Given the listing that follows, report all lines in which the string "orange" occurs.

··· Given entries ···

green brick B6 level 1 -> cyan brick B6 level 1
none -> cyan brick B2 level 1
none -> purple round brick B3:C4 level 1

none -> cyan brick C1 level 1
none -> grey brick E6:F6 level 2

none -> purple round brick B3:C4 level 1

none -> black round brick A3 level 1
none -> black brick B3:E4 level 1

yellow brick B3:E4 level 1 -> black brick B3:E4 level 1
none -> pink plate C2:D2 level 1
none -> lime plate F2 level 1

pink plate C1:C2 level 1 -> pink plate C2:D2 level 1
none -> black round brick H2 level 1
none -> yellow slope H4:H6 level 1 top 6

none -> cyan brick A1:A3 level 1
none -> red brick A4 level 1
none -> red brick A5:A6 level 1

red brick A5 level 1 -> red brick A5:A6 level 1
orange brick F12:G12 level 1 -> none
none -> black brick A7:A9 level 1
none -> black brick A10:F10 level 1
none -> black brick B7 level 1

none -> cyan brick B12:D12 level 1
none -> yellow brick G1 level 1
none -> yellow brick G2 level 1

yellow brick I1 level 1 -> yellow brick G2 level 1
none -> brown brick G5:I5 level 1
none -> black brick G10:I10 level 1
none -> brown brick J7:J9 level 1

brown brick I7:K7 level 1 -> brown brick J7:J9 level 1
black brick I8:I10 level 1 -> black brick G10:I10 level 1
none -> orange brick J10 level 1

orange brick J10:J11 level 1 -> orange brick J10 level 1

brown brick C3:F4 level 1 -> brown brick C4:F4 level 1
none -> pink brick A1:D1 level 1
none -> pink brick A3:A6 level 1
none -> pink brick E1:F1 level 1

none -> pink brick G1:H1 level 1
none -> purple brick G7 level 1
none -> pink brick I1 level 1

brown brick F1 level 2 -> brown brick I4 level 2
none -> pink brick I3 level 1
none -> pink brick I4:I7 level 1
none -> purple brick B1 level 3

···

▸ Response to the task:
orange brick F12:G12 level 1 -> none
none -> orange brick J10 level 1
orange brick J10:J11 level 1 -> orange brick J10 level 1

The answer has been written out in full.